:: ASSIGNMENT ::
What the task requires is each entry, restated exactly.

:: ENTRIES SUPPLIED ::

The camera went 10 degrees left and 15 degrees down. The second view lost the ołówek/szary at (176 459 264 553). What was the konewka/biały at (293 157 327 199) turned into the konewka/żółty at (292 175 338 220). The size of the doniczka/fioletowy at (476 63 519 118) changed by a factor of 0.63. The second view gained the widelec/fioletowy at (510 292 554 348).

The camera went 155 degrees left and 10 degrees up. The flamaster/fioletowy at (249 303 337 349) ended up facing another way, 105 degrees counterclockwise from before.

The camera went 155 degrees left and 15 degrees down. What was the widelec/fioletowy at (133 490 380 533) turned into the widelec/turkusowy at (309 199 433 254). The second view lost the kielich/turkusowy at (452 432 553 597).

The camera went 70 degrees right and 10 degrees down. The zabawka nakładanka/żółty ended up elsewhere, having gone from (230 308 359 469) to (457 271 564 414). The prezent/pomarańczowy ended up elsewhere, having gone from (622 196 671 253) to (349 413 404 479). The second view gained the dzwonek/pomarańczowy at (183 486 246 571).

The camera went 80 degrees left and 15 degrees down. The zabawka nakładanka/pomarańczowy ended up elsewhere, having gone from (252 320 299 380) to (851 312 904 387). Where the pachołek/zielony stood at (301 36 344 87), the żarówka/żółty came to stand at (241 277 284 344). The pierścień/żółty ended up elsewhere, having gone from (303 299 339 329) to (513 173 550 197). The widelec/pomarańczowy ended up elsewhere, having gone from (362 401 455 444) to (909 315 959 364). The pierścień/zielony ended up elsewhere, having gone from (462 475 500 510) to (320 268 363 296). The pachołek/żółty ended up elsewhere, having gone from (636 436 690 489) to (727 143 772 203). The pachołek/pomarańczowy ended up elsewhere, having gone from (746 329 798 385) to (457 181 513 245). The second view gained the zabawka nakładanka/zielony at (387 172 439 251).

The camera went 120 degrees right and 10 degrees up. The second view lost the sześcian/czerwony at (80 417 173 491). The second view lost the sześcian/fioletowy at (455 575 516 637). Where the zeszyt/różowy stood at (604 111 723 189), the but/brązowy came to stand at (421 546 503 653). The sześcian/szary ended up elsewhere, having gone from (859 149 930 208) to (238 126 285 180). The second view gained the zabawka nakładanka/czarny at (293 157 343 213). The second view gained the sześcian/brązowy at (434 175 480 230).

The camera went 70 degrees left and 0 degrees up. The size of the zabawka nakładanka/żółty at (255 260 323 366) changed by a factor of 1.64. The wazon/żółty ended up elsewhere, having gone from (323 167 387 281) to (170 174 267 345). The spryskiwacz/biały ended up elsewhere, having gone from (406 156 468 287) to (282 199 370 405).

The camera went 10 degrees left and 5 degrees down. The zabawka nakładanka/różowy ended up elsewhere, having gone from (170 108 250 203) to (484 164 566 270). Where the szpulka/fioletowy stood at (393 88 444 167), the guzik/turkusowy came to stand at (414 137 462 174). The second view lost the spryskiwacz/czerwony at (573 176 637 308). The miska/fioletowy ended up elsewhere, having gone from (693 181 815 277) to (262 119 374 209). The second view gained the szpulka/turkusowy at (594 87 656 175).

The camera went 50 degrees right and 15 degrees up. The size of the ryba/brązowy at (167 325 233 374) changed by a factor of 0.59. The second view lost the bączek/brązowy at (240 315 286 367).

:: SOLVED EXERCISE ::
The camera went 10 degrees left and 15 degrees down. The second view lost the ołówek/szary at (176 459 264 553). What was the konewka/biały at (293 157 327 199) turned into the konewka/żółty at (292 175 338 220). The size of the doniczka/fioletowy at (476 63 519 118) changed by a factor of 0.63. The second view gained the widelec/fioletowy at (510 292 554 348).

The camera went 155 degrees left and 10 degrees up. The flamaster/fioletowy at (249 303 337 349) ended up facing another way, 105 degrees counterclockwise from before.

The camera went 155 degrees left and 15 degrees down. What was the widelec/fioletowy at (133 490 380 533) turned into the widelec/turkusowy at (309 199 433 254). The second view lost the kielich/turkusowy at (452 432 553 597).

The camera went 70 degrees right and 10 degrees down. The zabawka nakładanka/żółty ended up elsewhere, having gone from (230 308 359 469) to (457 271 564 414). The prezent/pomarańczowy ended up elsewhere, having gone from (622 196 671 253) to (349 413 404 479). The second view gained the dzwonek/pomarańczowy at (183 486 246 571).

The camera went 80 degrees left and 15 degrees down. The zabawka nakładanka/pomarańczowy ended up elsewhere, having gone from (252 320 299 380) to (851 312 904 387). Where the pachołek/zielony stood at (301 36 344 87), the żarówka/żółty came to stand at (241 277 284 344). The pierścień/żółty ended up elsewhere, having gone from (303 299 339 329) to (513 173 550 197). The widelec/pomarańczowy ended up elsewhere, having gone from (362 401 455 444) to (909 315 959 364). The pierścień/zielony ended up elsewhere, having gone from (462 475 500 510) to (320 268 363 296). The pachołek/żółty ended up elsewhere, having gone from (636 436 690 489) to (727 143 772 203). The pachołek/pomarańczowy ended up elsewhere, having gone from (746 329 798 385) to (457 181 513 245). The second view gained the zabawka nakładanka/zielony at (387 172 439 251).

The camera went 120 degrees right and 10 degrees up. The second view lost the sześcian/czerwony at (80 417 173 491). The second view lost the sześcian/fioletowy at (455 575 516 637). Where the zeszyt/różowy stood at (604 111 723 189), the but/brązowy came to stand at (421 546 503 653). The sześcian/szary ended up elsewhere, having gone from (859 149 930 208) to (238 126 285 180). The second view gained the zabawka nakładanka/czarny at (293 157 343 213). The second view gained the sześcian/brązowy at (434 175 480 230).

The camera went 70 degrees left and 0 degrees up. The size of the zabawka nakładanka/żółty at (255 260 323 366) changed by a factor of 1.64. The wazon/żółty ended up elsewhere, having gone from (323 167 387 281) to (170 174 267 345). The spryskiwacz/biały ended up elsewhere, having gone from (406 156 468 287) to (282 199 370 405).

The camera went 10 degrees left and 5 degrees down. The zabawka nakładanka/różowy ended up elsewhere, having gone from (170 108 250 203) to (484 164 566 270). Where the szpulka/fioletowy stood at (393 88 444 167), the guzik/turkusowy came to stand at (414 137 462 174). The second view lost the spryskiwacz/czerwony at (573 176 637 308). The miska/fioletowy ended up elsewhere, having gone from (693 181 815 277) to (262 119 374 209). The second view gained the szpulka/turkusowy at (594 87 656 175).

The camera went 50 degrees right and 15 degrees up. The size of the ryba/brązowy at (167 325 233 374) changed by a factor of 0.59. The second view lost the bączek/brązowy at (240 315 286 367).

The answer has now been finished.